The job is to find each line in the entries holding the string "orange" and copy that line.

Coordinate-based change listings:
▼
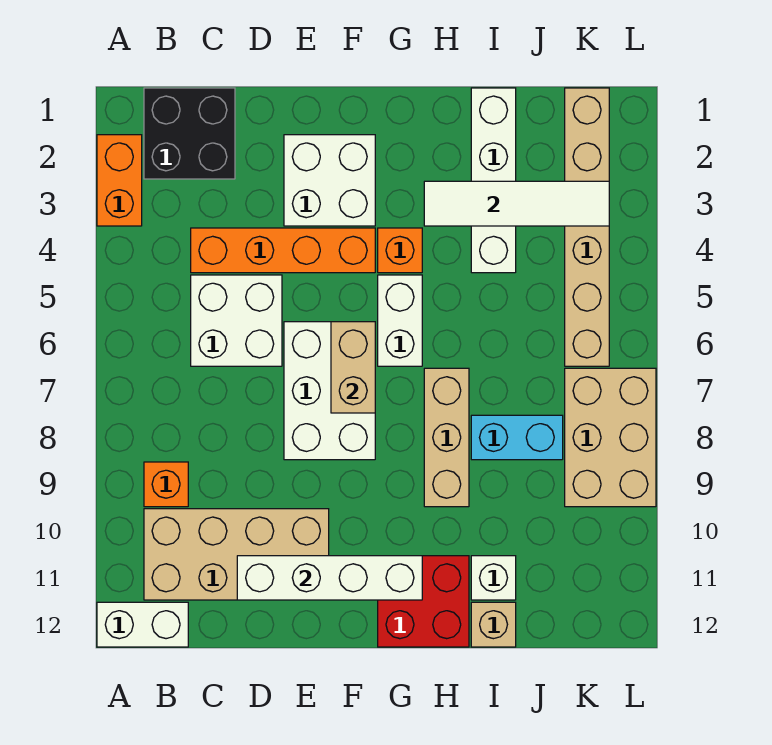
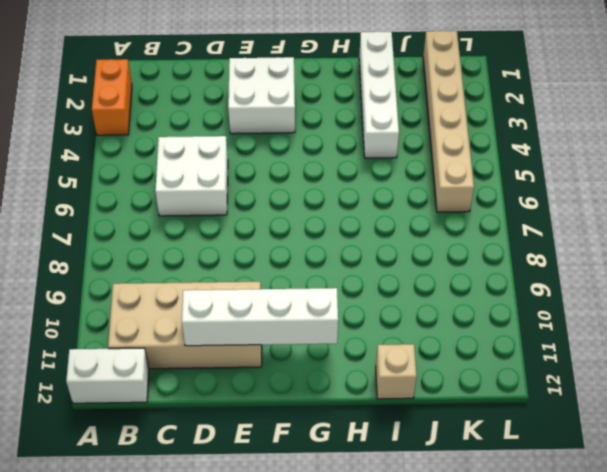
none -> black brick B1:C2 level 1
none -> orange brick B9 level 1
none -> orange brick C4:F4 level 1

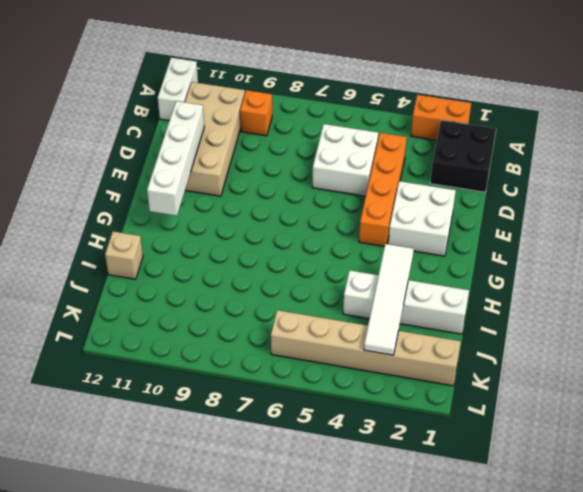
none -> white brick E6:F8 level 1
none -> orange brick G4 level 1
none -> white brick G5:G6 level 1

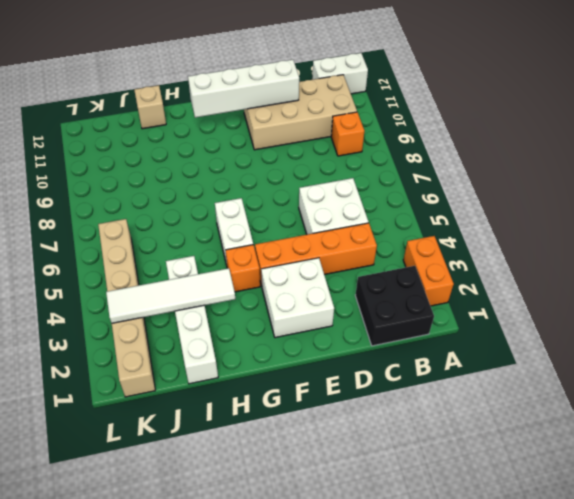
none -> white brick E6:F8 level 1
none -> red brick G11:H12 level 1
none -> tan brick H7:H9 level 1

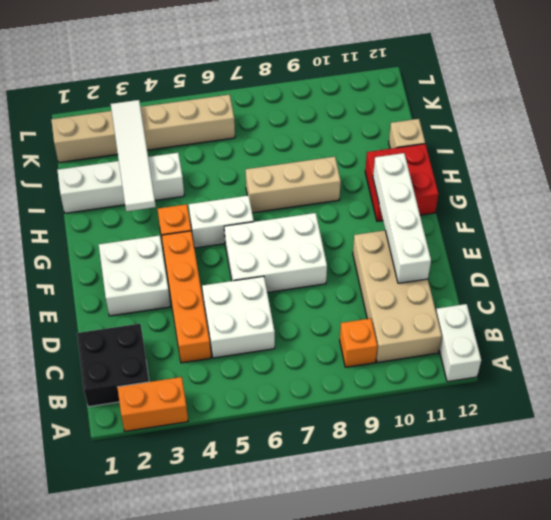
none -> cyan brick I8:J8 level 1
none -> white brick I11 level 1
none -> tan brick K7:L9 level 1

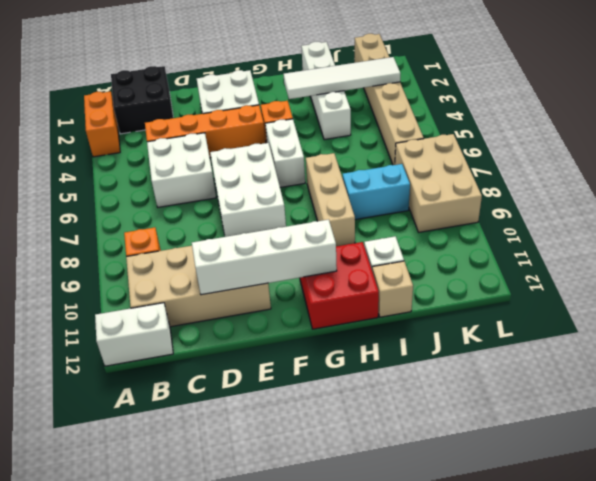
none -> tan brick F6:F7 level 2

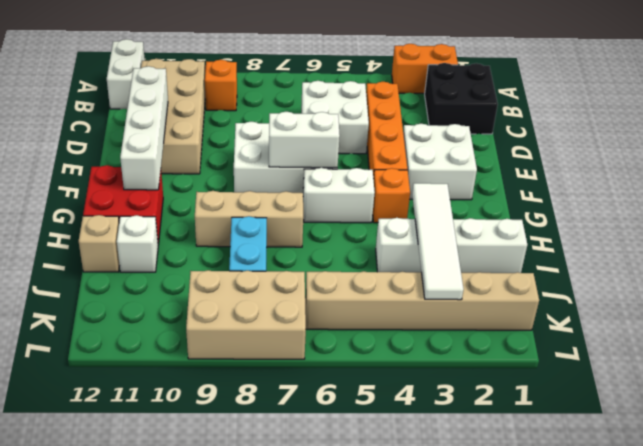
white brick F6:F7 level 2 -> tan brick F6:F7 level 2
▲
• Expected answer:
none -> orange brick B9 level 1
none -> orange brick C4:F4 level 1
none -> orange brick G4 level 1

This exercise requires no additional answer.